--- Task details ---
Line by line, copy out the entries exactly and leave the pictures behind.

....

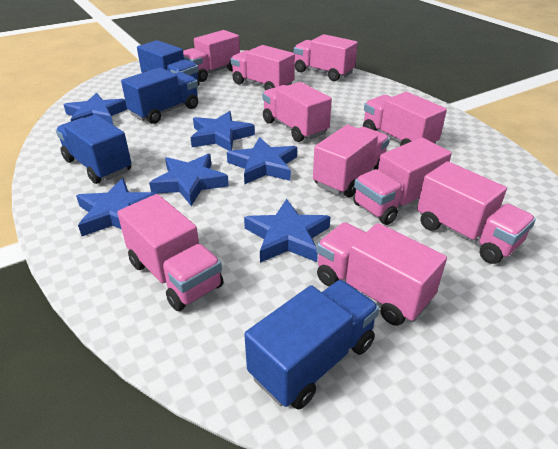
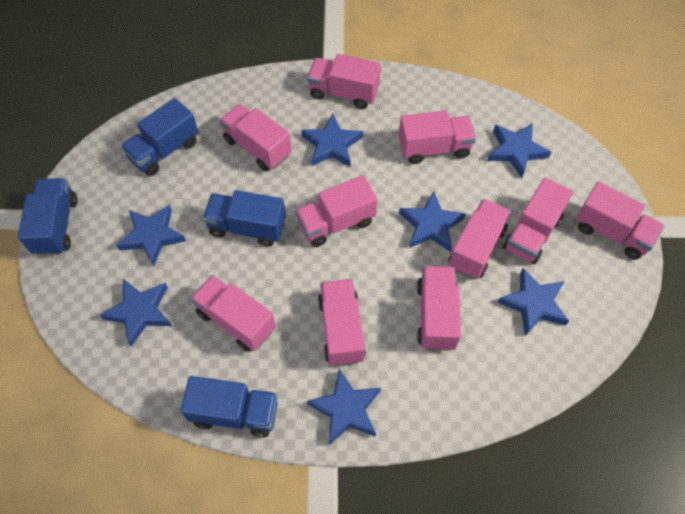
blue star: 6 -> 7

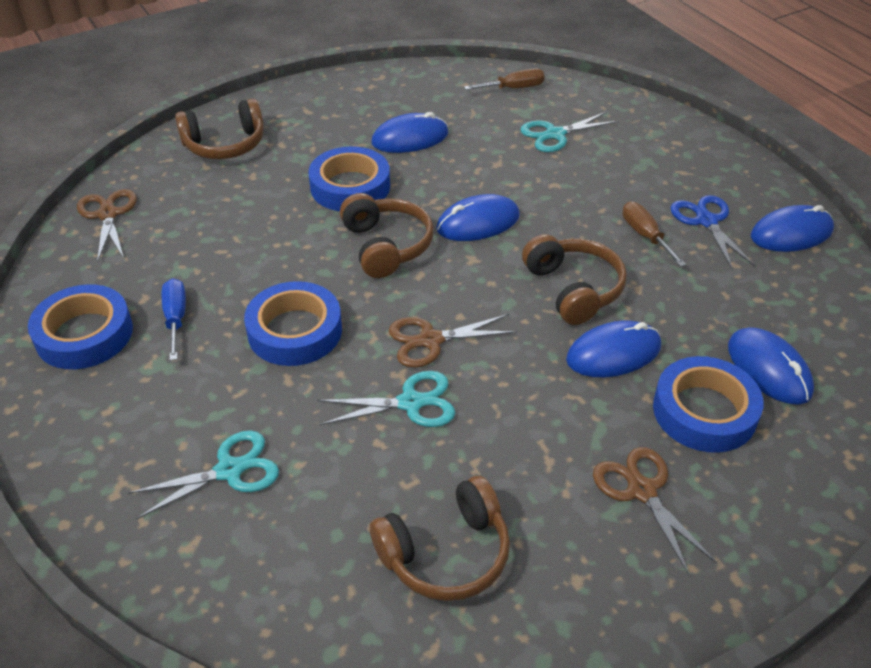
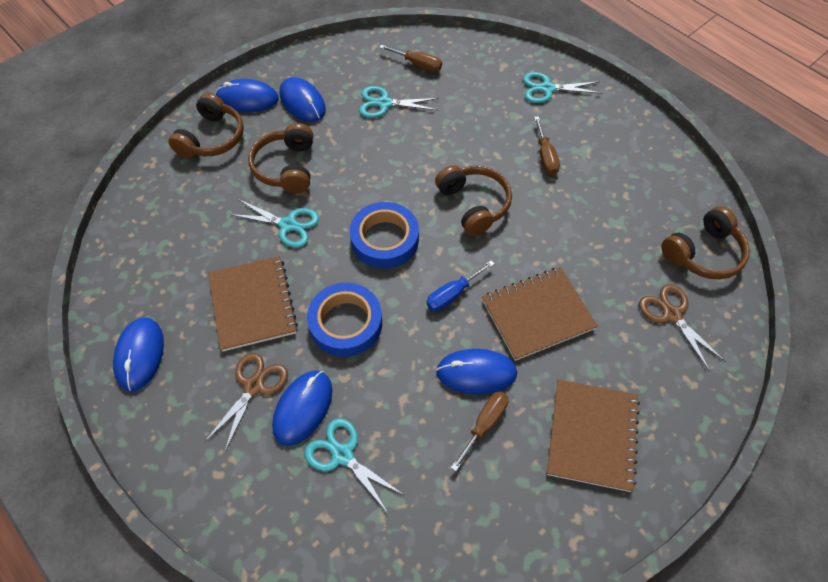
blue scissors: 1 -> 0
blue tape: 4 -> 2
brown notebook: 0 -> 3
brown scissors: 3 -> 2
brown screwdriver: 2 -> 3
turquoise scissors: 3 -> 4

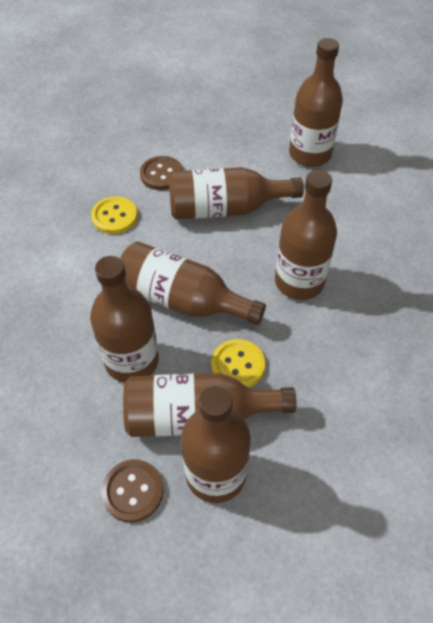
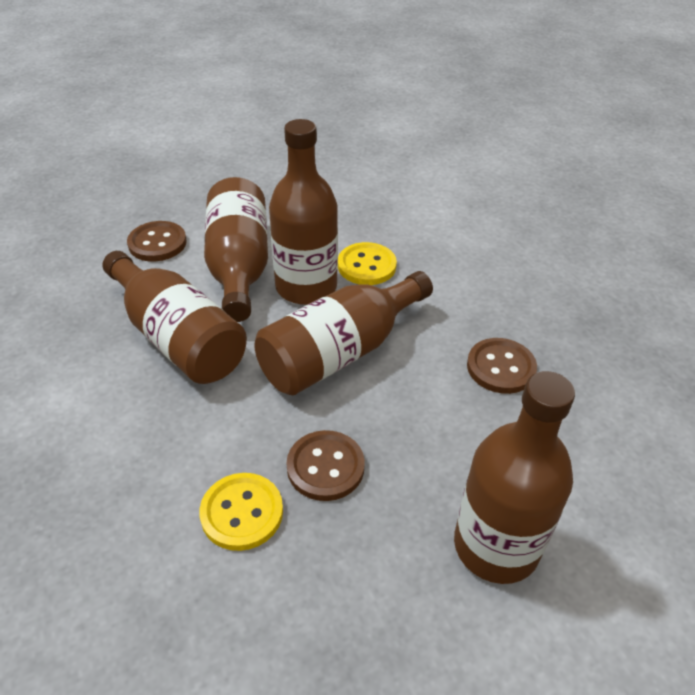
brown bottle: 7 -> 5
brown button: 2 -> 3

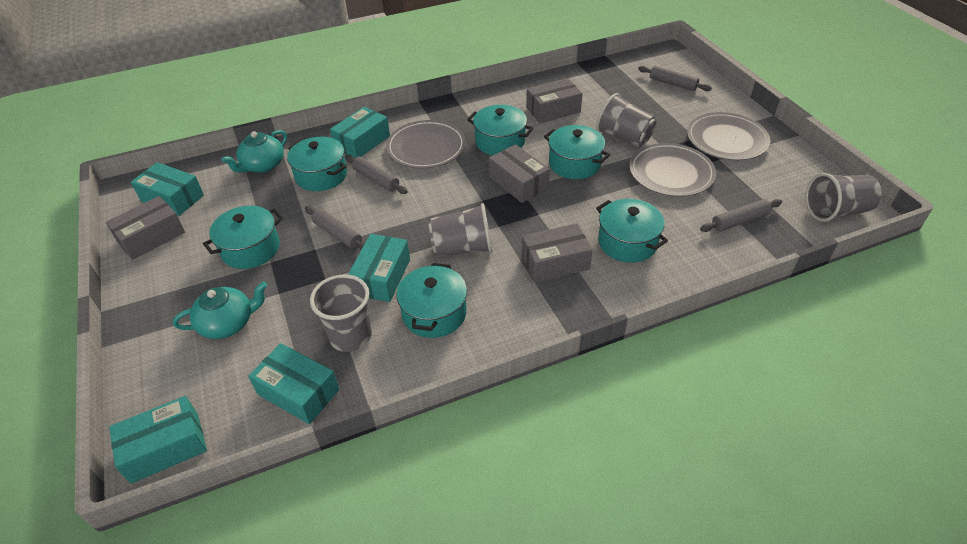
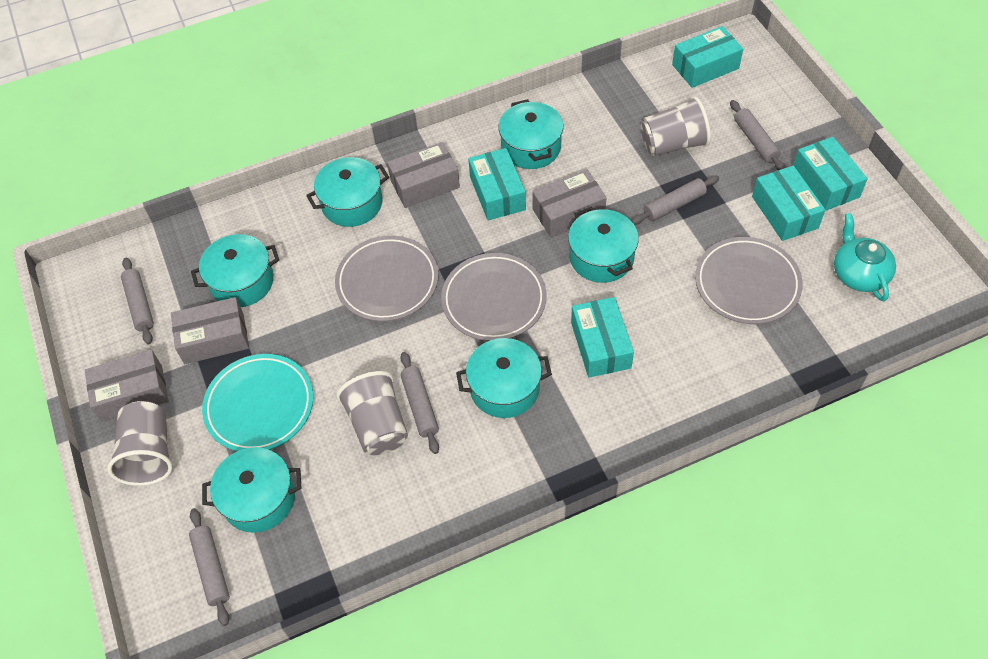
grey cup: 4 -> 3
grey rolling pin: 4 -> 5
turquoise plate: 0 -> 1
turquoise teapot: 2 -> 1

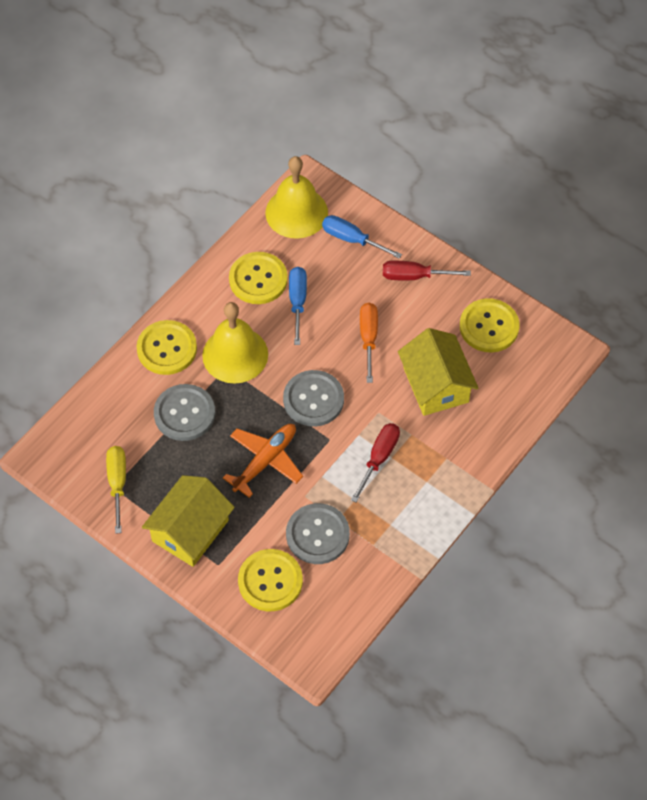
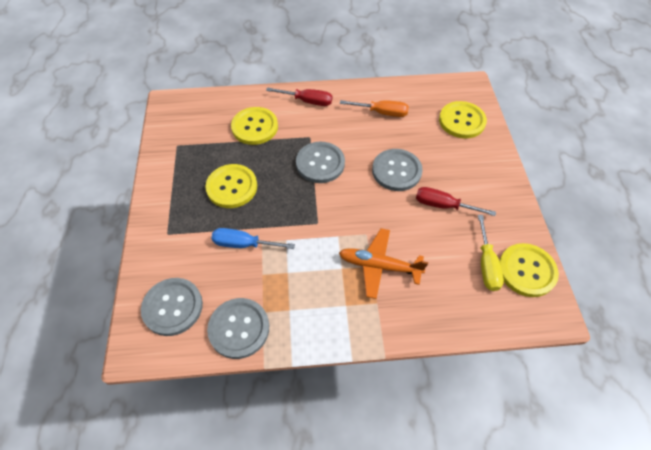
blue screwdriver: 2 -> 1
grey button: 3 -> 4
yellow bell: 2 -> 0
yellow house: 2 -> 0

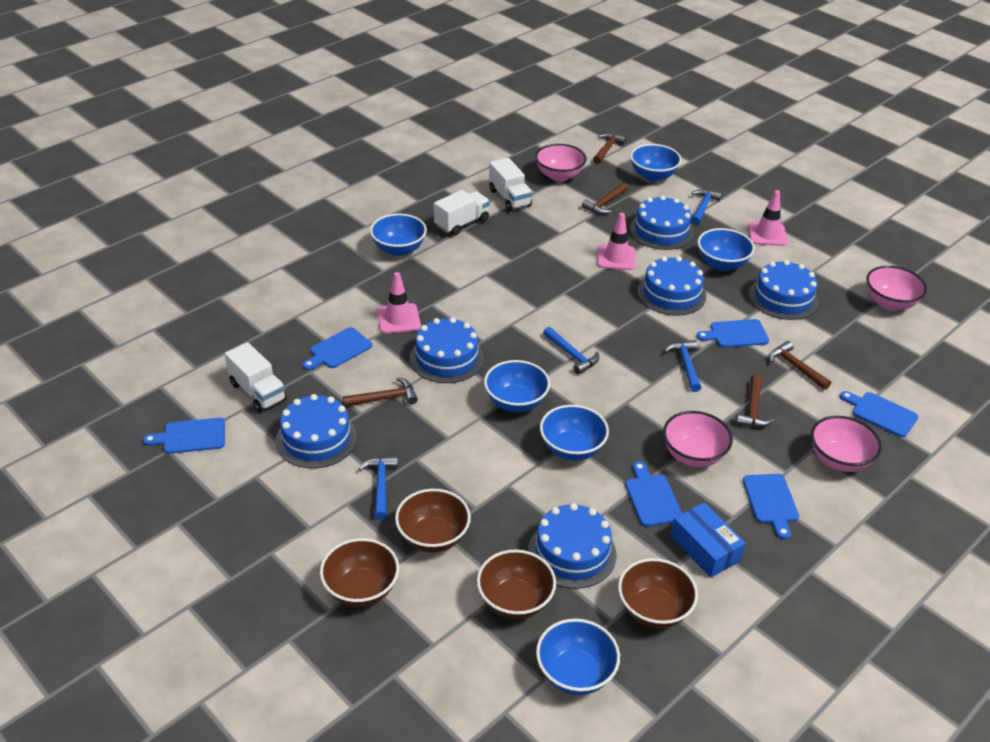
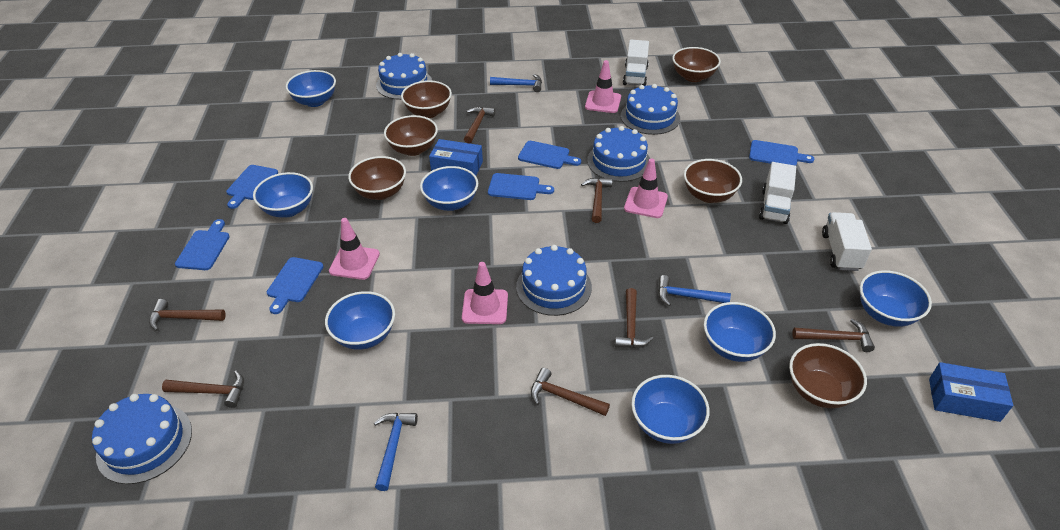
blue bowl: 6 -> 7
blue box: 1 -> 2
blue cake: 6 -> 5
blue hammer: 4 -> 3
brown bowl: 4 -> 6
brown hammer: 5 -> 7
pink bowl: 4 -> 0
pink traffic cone: 3 -> 4

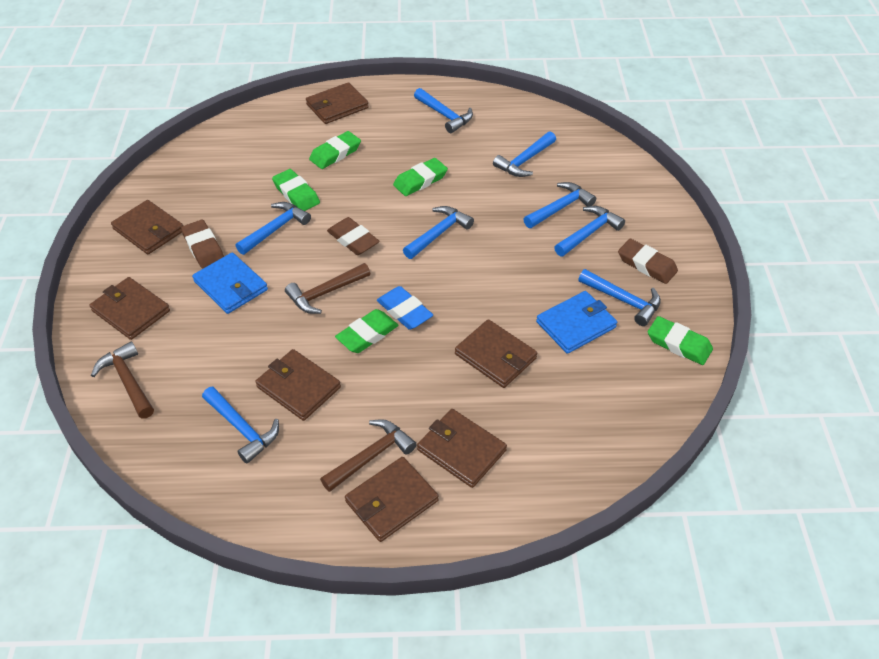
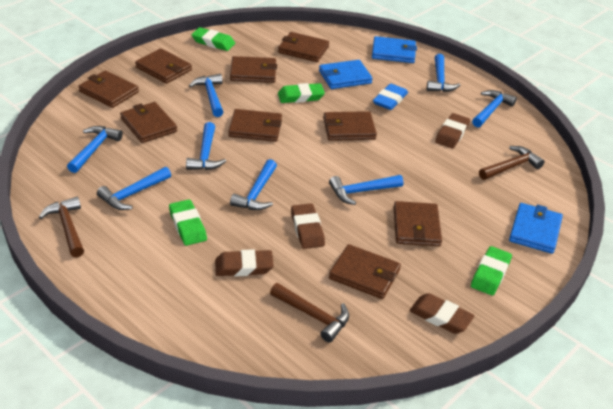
blue wallet: 2 -> 3
brown eraser: 3 -> 4
brown wallet: 7 -> 9
green eraser: 5 -> 4

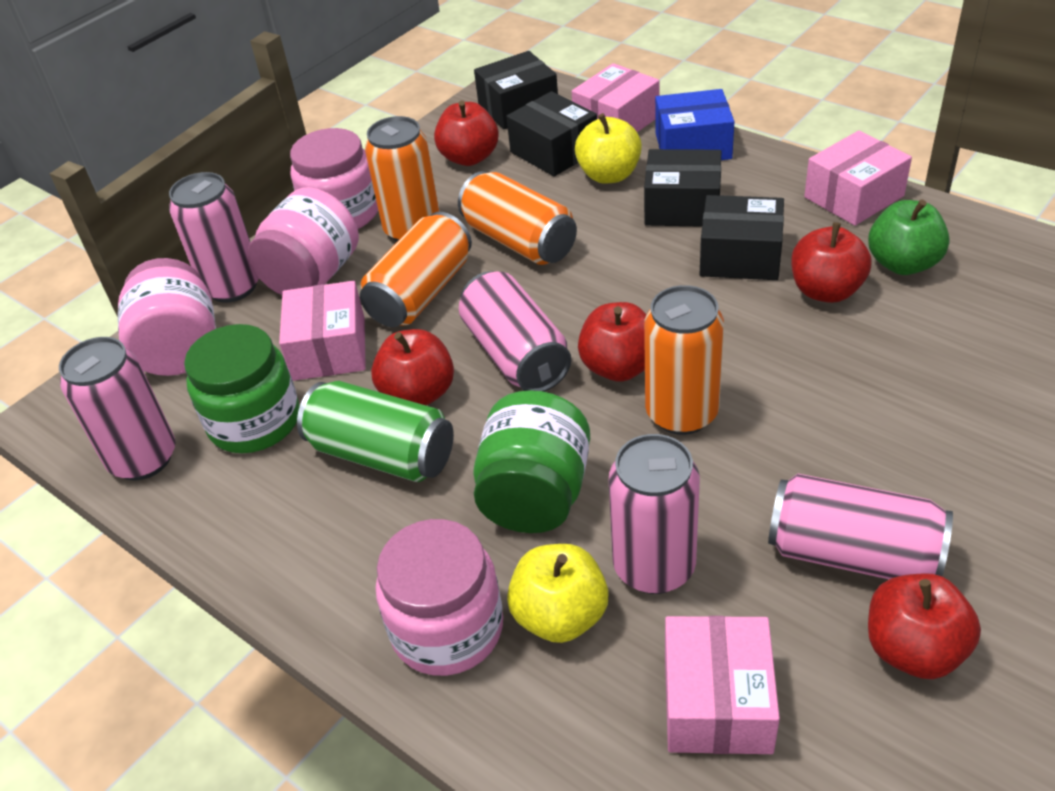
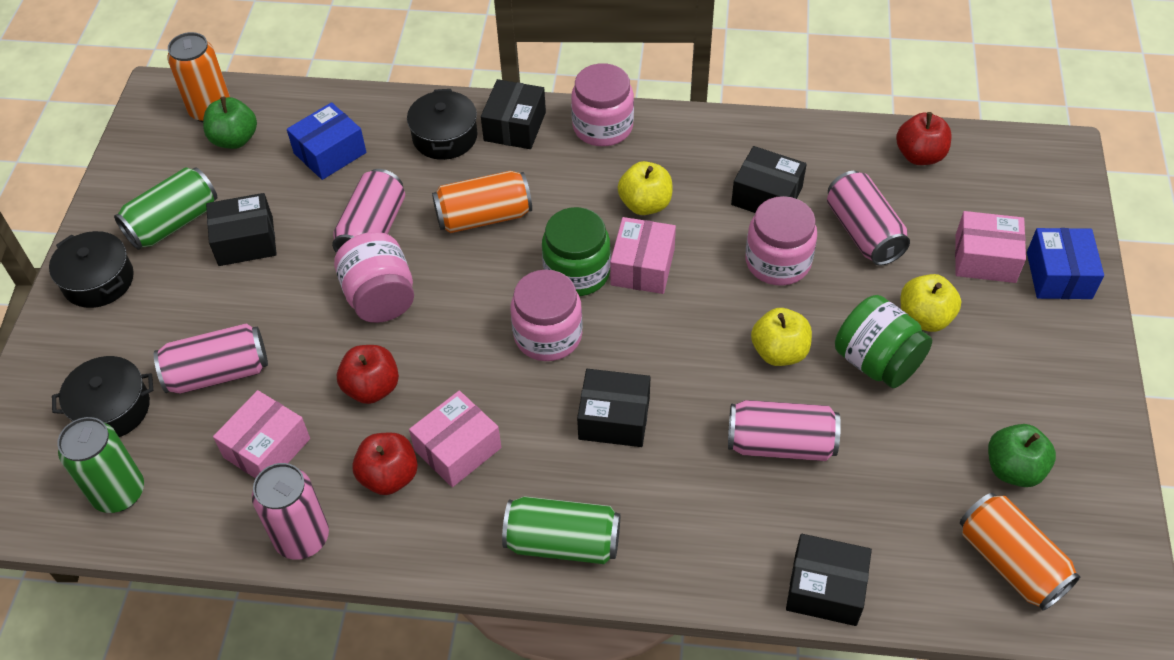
black box: 4 -> 5
black pot: 0 -> 3
blue box: 1 -> 2
green apple: 1 -> 2
green can: 1 -> 3
orange can: 4 -> 3
red apple: 5 -> 3
yellow apple: 2 -> 3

....

--- Solution ---
blue star: 6 -> 7

blue scissors: 1 -> 0
blue tape: 4 -> 2
brown notebook: 0 -> 3
brown scissors: 3 -> 2
brown screwdriver: 2 -> 3
turquoise scissors: 3 -> 4

brown bottle: 7 -> 5
brown button: 2 -> 3

grey cup: 4 -> 3
grey rolling pin: 4 -> 5
turquoise plate: 0 -> 1
turquoise teapot: 2 -> 1

blue screwdriver: 2 -> 1
grey button: 3 -> 4
yellow bell: 2 -> 0
yellow house: 2 -> 0

blue bowl: 6 -> 7
blue box: 1 -> 2
blue cake: 6 -> 5
blue hammer: 4 -> 3
brown bowl: 4 -> 6
brown hammer: 5 -> 7
pink bowl: 4 -> 0
pink traffic cone: 3 -> 4

blue wallet: 2 -> 3
brown eraser: 3 -> 4
brown wallet: 7 -> 9
green eraser: 5 -> 4

black box: 4 -> 5
black pot: 0 -> 3
blue box: 1 -> 2
green apple: 1 -> 2
green can: 1 -> 3
orange can: 4 -> 3
red apple: 5 -> 3
yellow apple: 2 -> 3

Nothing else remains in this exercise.